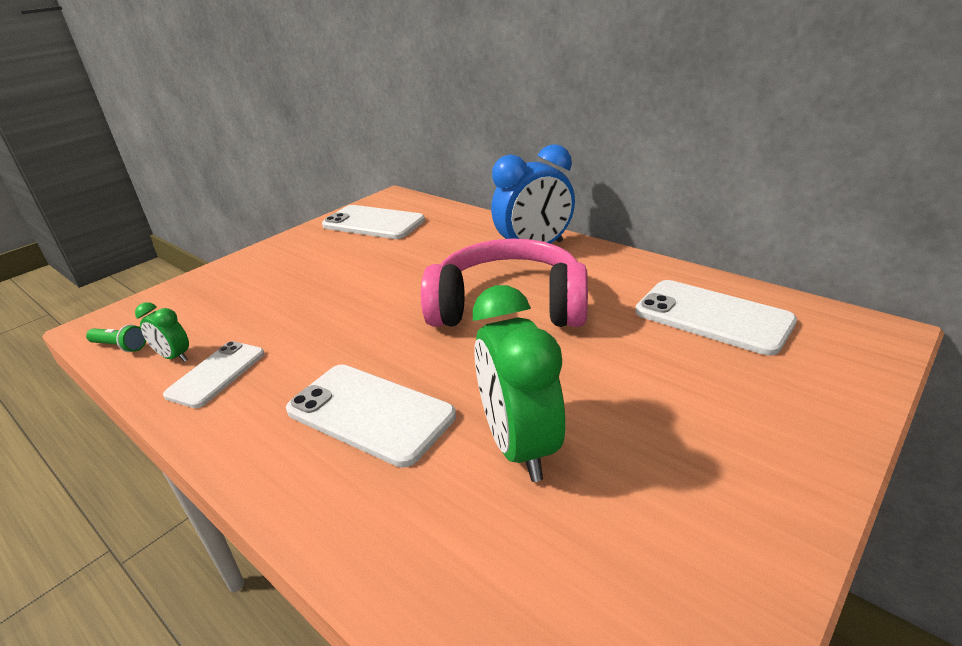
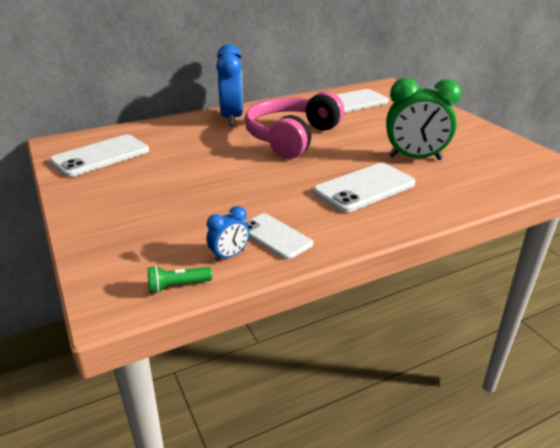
camera: 70 degrees left, 0 degrees up
(120, 346) = (177, 286): green flashlight -> green flashlight turned 150 degrees counterclockwise
(174, 357) = (229, 256): green clock -> blue clock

### How to complete this task
Report how many lines in this data include the string "degrees", and nothing else.

### Reply
2